Dataset records:
○ ○ ○ ○ ○
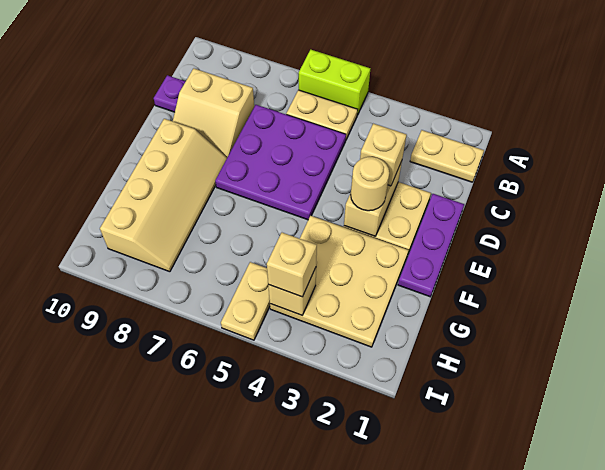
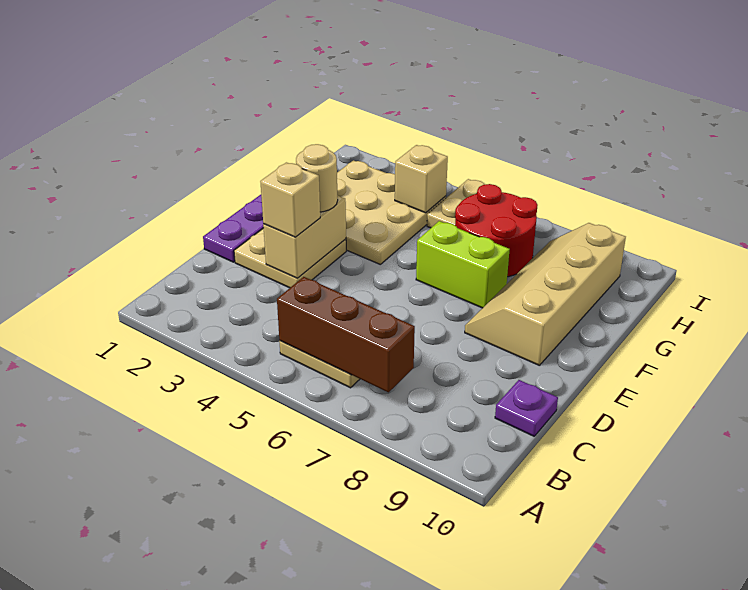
lime brick A5:A6 level 1 -> lime brick F6:F7 level 1
tan plate B1:B2 level 1 -> none
none -> brown brick B5:B7 level 2
purple plate C5:E7 level 1 -> none
tan slope C8:D9 level 1 top C -> none
none -> red round brick G6:H7 level 1
tan brick H4 level 3 -> none

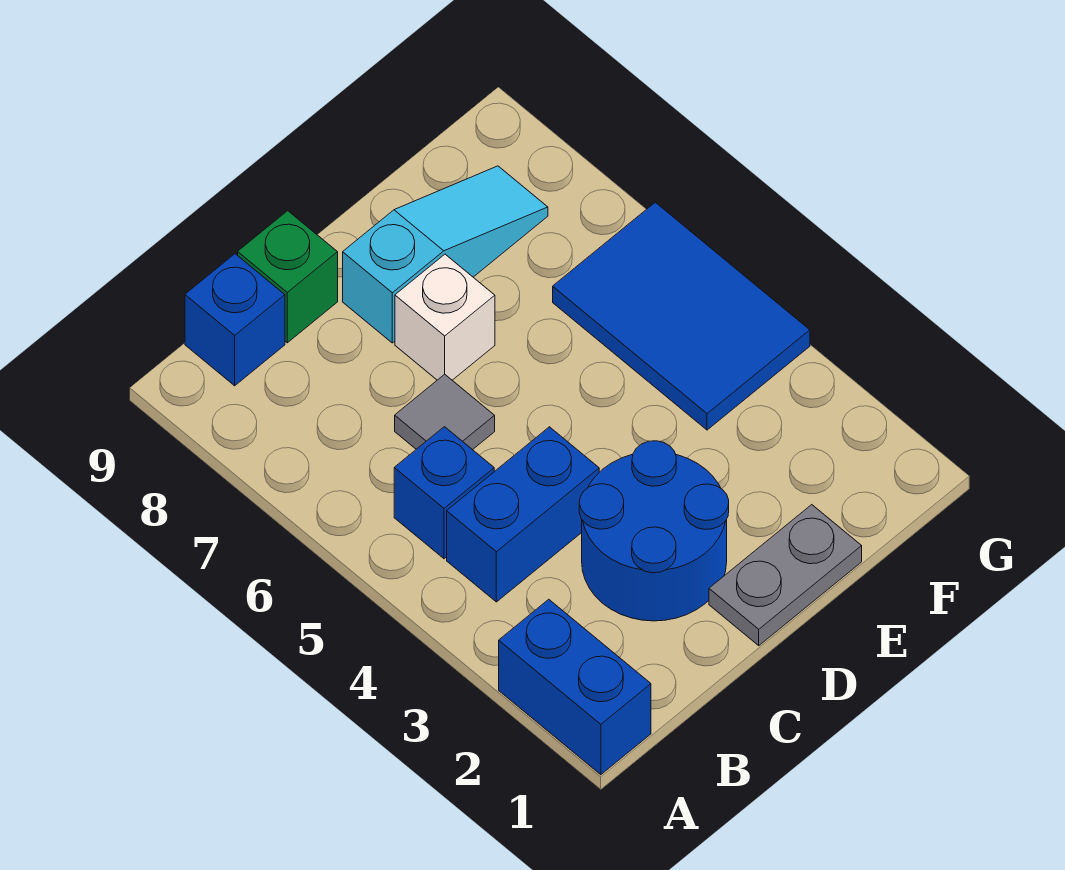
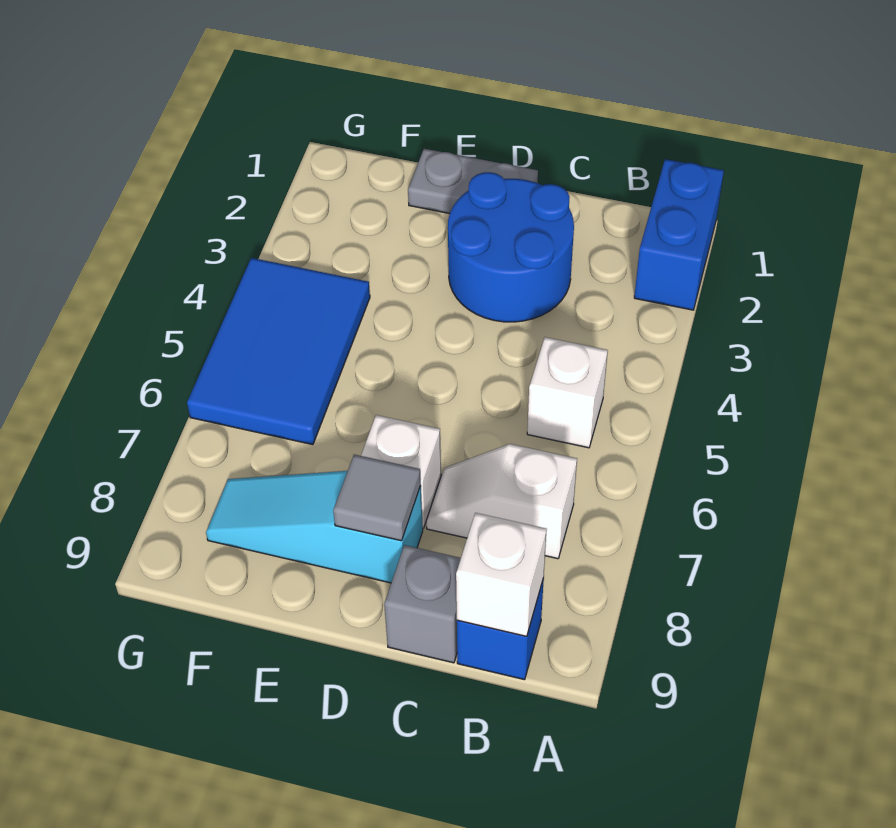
blue brick B4:C4 level 1 -> none
blue brick B5 level 1 -> white brick B5 level 1
none -> white slope B7:C7 level 1 top B
none -> white brick B9 level 2
grey tile C6 level 1 -> grey tile D8 level 2
green brick C9 level 1 -> grey brick C9 level 1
○ ○ ○ ○ ○
### What needs to be done
All of the records above should be reproduced exactly, with the pictures left out.

### Result for this exercise
lime brick A5:A6 level 1 -> lime brick F6:F7 level 1
tan plate B1:B2 level 1 -> none
none -> brown brick B5:B7 level 2
purple plate C5:E7 level 1 -> none
tan slope C8:D9 level 1 top C -> none
none -> red round brick G6:H7 level 1
tan brick H4 level 3 -> none

blue brick B4:C4 level 1 -> none
blue brick B5 level 1 -> white brick B5 level 1
none -> white slope B7:C7 level 1 top B
none -> white brick B9 level 2
grey tile C6 level 1 -> grey tile D8 level 2
green brick C9 level 1 -> grey brick C9 level 1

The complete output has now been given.